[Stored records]
'''
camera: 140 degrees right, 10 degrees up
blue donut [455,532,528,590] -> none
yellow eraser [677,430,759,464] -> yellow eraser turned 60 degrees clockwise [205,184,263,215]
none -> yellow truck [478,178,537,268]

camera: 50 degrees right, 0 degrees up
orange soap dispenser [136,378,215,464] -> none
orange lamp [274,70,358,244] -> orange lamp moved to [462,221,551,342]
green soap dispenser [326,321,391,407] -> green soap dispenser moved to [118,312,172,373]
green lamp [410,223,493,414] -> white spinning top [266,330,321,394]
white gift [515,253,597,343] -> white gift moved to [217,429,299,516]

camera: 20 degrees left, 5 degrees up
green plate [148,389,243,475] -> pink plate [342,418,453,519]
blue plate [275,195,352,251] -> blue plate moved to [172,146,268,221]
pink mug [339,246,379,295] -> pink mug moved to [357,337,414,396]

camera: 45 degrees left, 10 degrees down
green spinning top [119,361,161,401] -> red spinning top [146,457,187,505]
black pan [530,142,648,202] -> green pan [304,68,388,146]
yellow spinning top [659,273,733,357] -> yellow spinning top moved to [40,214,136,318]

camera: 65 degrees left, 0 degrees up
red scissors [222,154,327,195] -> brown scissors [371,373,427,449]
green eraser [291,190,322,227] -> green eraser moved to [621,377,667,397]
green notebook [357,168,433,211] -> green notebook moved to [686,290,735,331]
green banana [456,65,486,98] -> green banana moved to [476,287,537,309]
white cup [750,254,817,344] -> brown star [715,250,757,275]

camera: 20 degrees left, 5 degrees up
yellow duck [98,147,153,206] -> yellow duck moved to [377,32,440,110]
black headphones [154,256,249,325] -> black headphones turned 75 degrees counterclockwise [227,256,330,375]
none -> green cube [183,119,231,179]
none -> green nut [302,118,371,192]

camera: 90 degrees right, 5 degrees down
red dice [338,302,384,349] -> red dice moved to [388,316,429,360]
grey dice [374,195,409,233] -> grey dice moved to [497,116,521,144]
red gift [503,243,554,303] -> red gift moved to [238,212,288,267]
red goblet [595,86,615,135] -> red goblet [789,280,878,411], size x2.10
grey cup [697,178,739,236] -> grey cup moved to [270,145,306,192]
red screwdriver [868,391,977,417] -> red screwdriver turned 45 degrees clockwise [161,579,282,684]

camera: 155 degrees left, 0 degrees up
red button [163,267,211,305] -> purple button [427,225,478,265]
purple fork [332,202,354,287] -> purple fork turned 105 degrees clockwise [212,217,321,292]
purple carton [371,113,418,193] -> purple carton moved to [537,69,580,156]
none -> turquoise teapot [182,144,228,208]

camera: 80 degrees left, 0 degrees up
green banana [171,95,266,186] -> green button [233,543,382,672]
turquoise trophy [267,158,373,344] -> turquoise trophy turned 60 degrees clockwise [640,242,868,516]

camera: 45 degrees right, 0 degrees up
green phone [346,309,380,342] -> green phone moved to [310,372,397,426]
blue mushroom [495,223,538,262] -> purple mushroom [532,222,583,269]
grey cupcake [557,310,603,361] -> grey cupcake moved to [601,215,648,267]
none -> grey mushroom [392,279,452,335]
'''
Having read the records, return each one exactly.

camera: 140 degrees right, 10 degrees up
blue donut [455,532,528,590] -> none
yellow eraser [677,430,759,464] -> yellow eraser turned 60 degrees clockwise [205,184,263,215]
none -> yellow truck [478,178,537,268]

camera: 50 degrees right, 0 degrees up
orange soap dispenser [136,378,215,464] -> none
orange lamp [274,70,358,244] -> orange lamp moved to [462,221,551,342]
green soap dispenser [326,321,391,407] -> green soap dispenser moved to [118,312,172,373]
green lamp [410,223,493,414] -> white spinning top [266,330,321,394]
white gift [515,253,597,343] -> white gift moved to [217,429,299,516]

camera: 20 degrees left, 5 degrees up
green plate [148,389,243,475] -> pink plate [342,418,453,519]
blue plate [275,195,352,251] -> blue plate moved to [172,146,268,221]
pink mug [339,246,379,295] -> pink mug moved to [357,337,414,396]

camera: 45 degrees left, 10 degrees down
green spinning top [119,361,161,401] -> red spinning top [146,457,187,505]
black pan [530,142,648,202] -> green pan [304,68,388,146]
yellow spinning top [659,273,733,357] -> yellow spinning top moved to [40,214,136,318]

camera: 65 degrees left, 0 degrees up
red scissors [222,154,327,195] -> brown scissors [371,373,427,449]
green eraser [291,190,322,227] -> green eraser moved to [621,377,667,397]
green notebook [357,168,433,211] -> green notebook moved to [686,290,735,331]
green banana [456,65,486,98] -> green banana moved to [476,287,537,309]
white cup [750,254,817,344] -> brown star [715,250,757,275]

camera: 20 degrees left, 5 degrees up
yellow duck [98,147,153,206] -> yellow duck moved to [377,32,440,110]
black headphones [154,256,249,325] -> black headphones turned 75 degrees counterclockwise [227,256,330,375]
none -> green cube [183,119,231,179]
none -> green nut [302,118,371,192]

camera: 90 degrees right, 5 degrees down
red dice [338,302,384,349] -> red dice moved to [388,316,429,360]
grey dice [374,195,409,233] -> grey dice moved to [497,116,521,144]
red gift [503,243,554,303] -> red gift moved to [238,212,288,267]
red goblet [595,86,615,135] -> red goblet [789,280,878,411], size x2.10
grey cup [697,178,739,236] -> grey cup moved to [270,145,306,192]
red screwdriver [868,391,977,417] -> red screwdriver turned 45 degrees clockwise [161,579,282,684]

camera: 155 degrees left, 0 degrees up
red button [163,267,211,305] -> purple button [427,225,478,265]
purple fork [332,202,354,287] -> purple fork turned 105 degrees clockwise [212,217,321,292]
purple carton [371,113,418,193] -> purple carton moved to [537,69,580,156]
none -> turquoise teapot [182,144,228,208]

camera: 80 degrees left, 0 degrees up
green banana [171,95,266,186] -> green button [233,543,382,672]
turquoise trophy [267,158,373,344] -> turquoise trophy turned 60 degrees clockwise [640,242,868,516]

camera: 45 degrees right, 0 degrees up
green phone [346,309,380,342] -> green phone moved to [310,372,397,426]
blue mushroom [495,223,538,262] -> purple mushroom [532,222,583,269]
grey cupcake [557,310,603,361] -> grey cupcake moved to [601,215,648,267]
none -> grey mushroom [392,279,452,335]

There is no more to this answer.